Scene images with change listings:
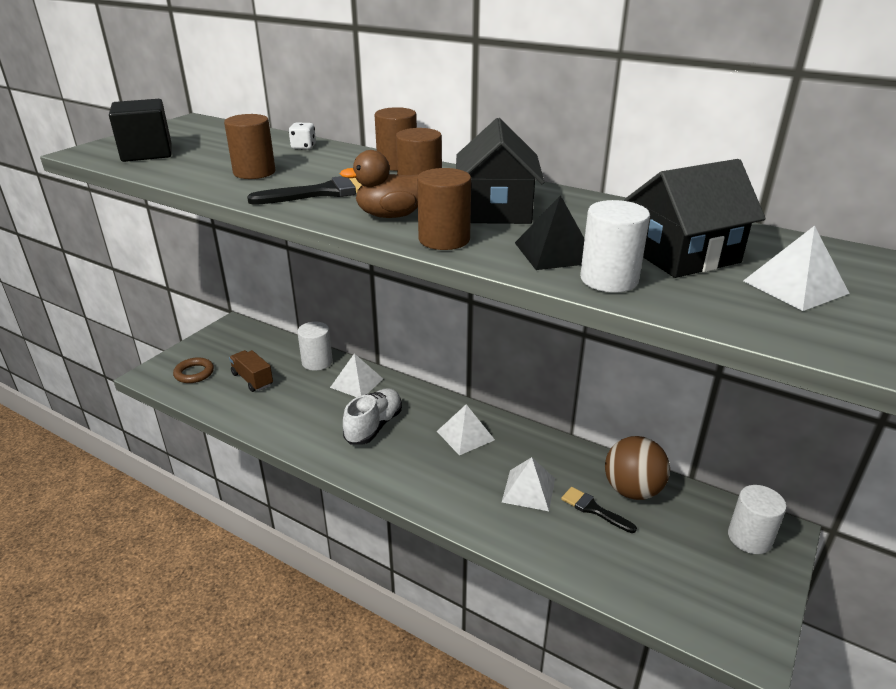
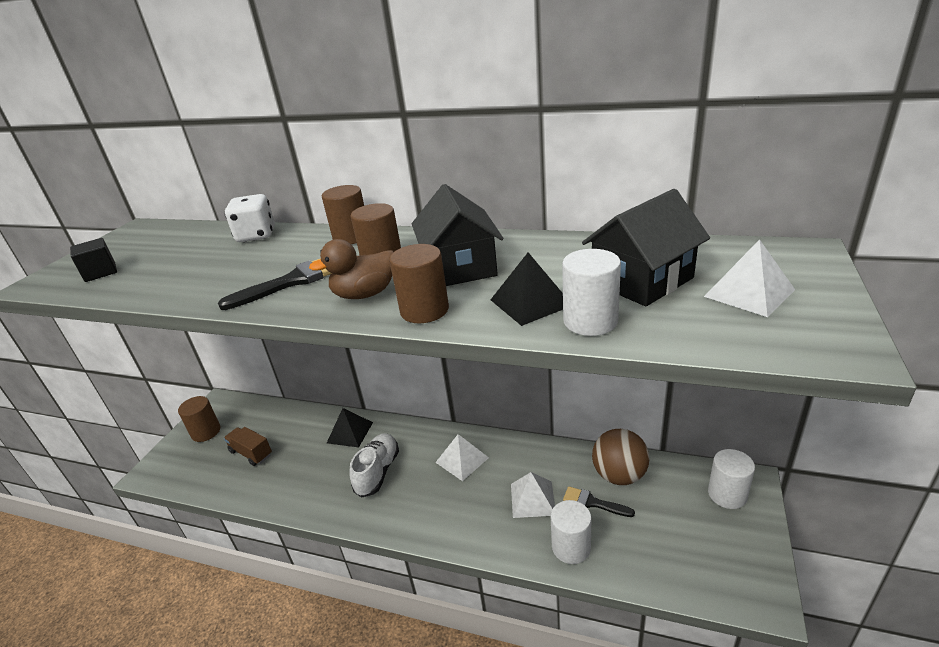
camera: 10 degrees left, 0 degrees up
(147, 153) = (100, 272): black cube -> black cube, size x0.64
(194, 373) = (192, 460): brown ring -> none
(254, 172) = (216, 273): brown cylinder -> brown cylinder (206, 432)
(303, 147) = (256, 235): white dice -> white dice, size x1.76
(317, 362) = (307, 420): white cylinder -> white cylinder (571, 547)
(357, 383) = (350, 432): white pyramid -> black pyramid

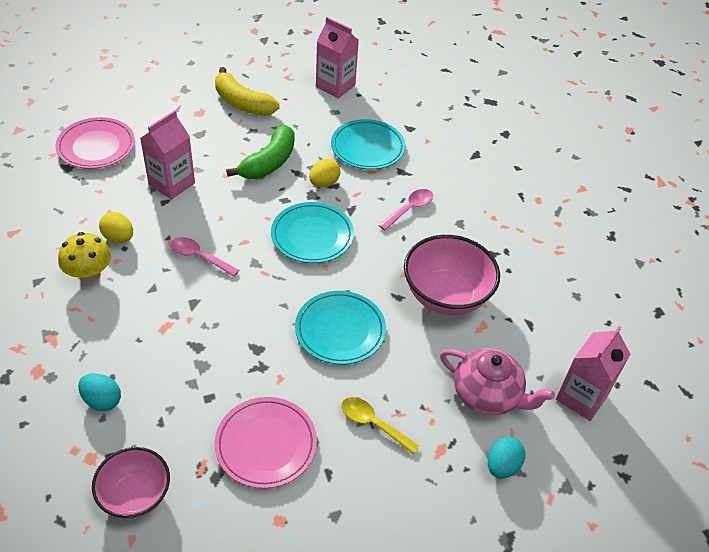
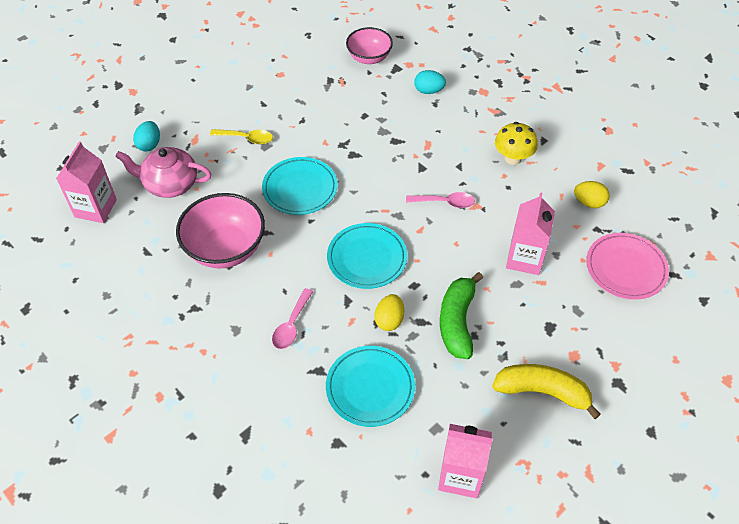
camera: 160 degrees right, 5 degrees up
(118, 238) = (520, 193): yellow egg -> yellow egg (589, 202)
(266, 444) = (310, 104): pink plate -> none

- [What you need to do]: Copy every record exactly; no pictures.

- [Result of the task]:
camera: 10 degrees left, 0 degrees up
(147, 153) = (100, 272): black cube -> black cube, size x0.64
(194, 373) = (192, 460): brown ring -> none
(254, 172) = (216, 273): brown cylinder -> brown cylinder (206, 432)
(303, 147) = (256, 235): white dice -> white dice, size x1.76
(317, 362) = (307, 420): white cylinder -> white cylinder (571, 547)
(357, 383) = (350, 432): white pyramid -> black pyramid

camera: 160 degrees right, 5 degrees up
(118, 238) = (520, 193): yellow egg -> yellow egg (589, 202)
(266, 444) = (310, 104): pink plate -> none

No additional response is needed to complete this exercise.